Information supplied:
Content starts
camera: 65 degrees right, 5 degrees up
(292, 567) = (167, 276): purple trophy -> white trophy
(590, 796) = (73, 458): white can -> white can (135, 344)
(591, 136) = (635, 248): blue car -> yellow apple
Content ends
Task to carry out:
The material is to be output in full, exactly as it stands.

Response to the task:
camera: 65 degrees right, 5 degrees up
(292, 567) = (167, 276): purple trophy -> white trophy
(590, 796) = (73, 458): white can -> white can (135, 344)
(591, 136) = (635, 248): blue car -> yellow apple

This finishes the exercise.